§ WHAT TO DO
Out of the material that follows, write out exactly the lines from the line with "camera: 55 degrees left, 10 degrees up" to the line with "(748, 103) = (224, 47): white", both ends included, and no others.

§ INFORMATION SHOWN
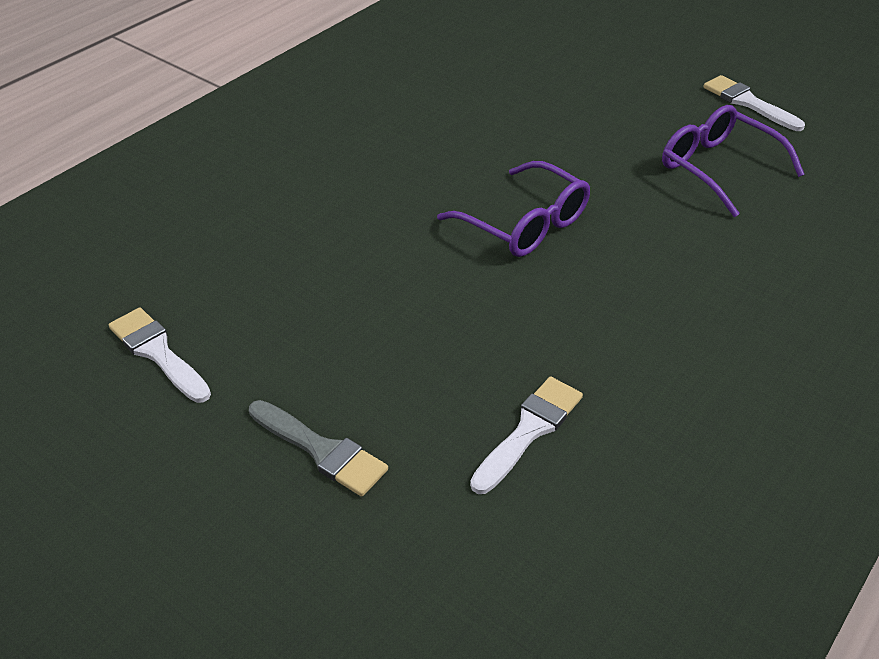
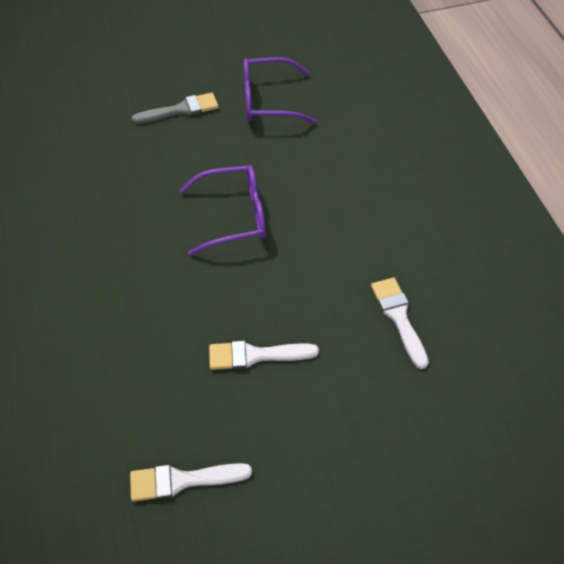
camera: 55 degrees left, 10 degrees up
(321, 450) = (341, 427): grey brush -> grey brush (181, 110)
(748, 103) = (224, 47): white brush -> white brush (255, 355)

---

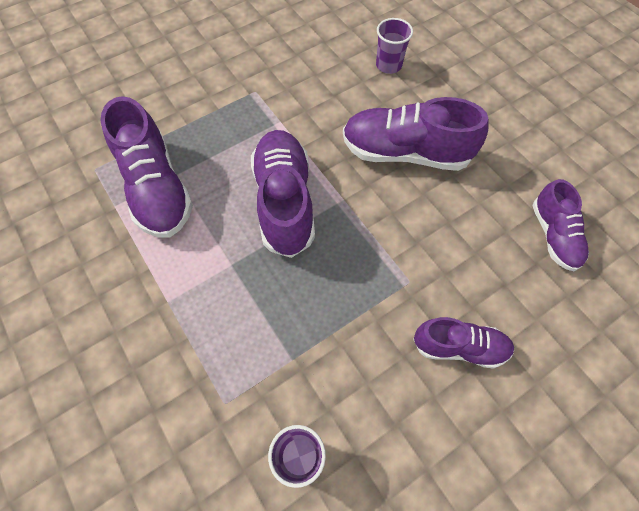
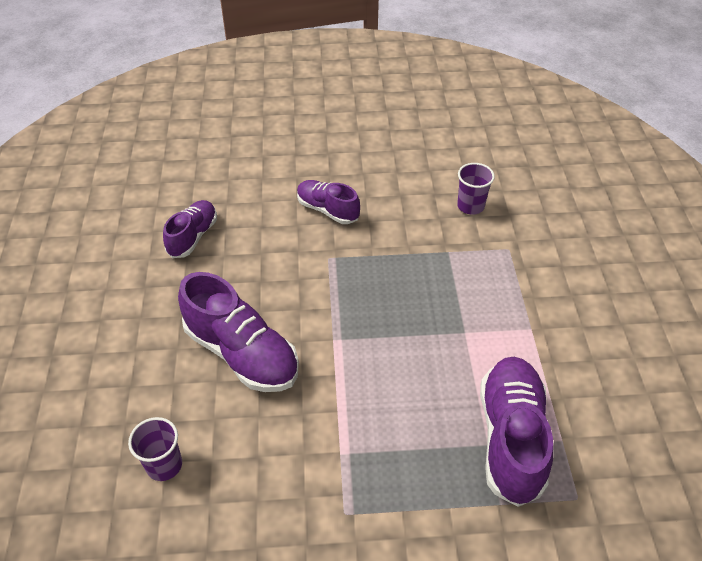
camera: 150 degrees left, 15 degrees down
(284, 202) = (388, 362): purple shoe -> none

§ THE ANSWER
camera: 55 degrees left, 10 degrees up
(321, 450) = (341, 427): grey brush -> grey brush (181, 110)
(748, 103) = (224, 47): white brush -> white brush (255, 355)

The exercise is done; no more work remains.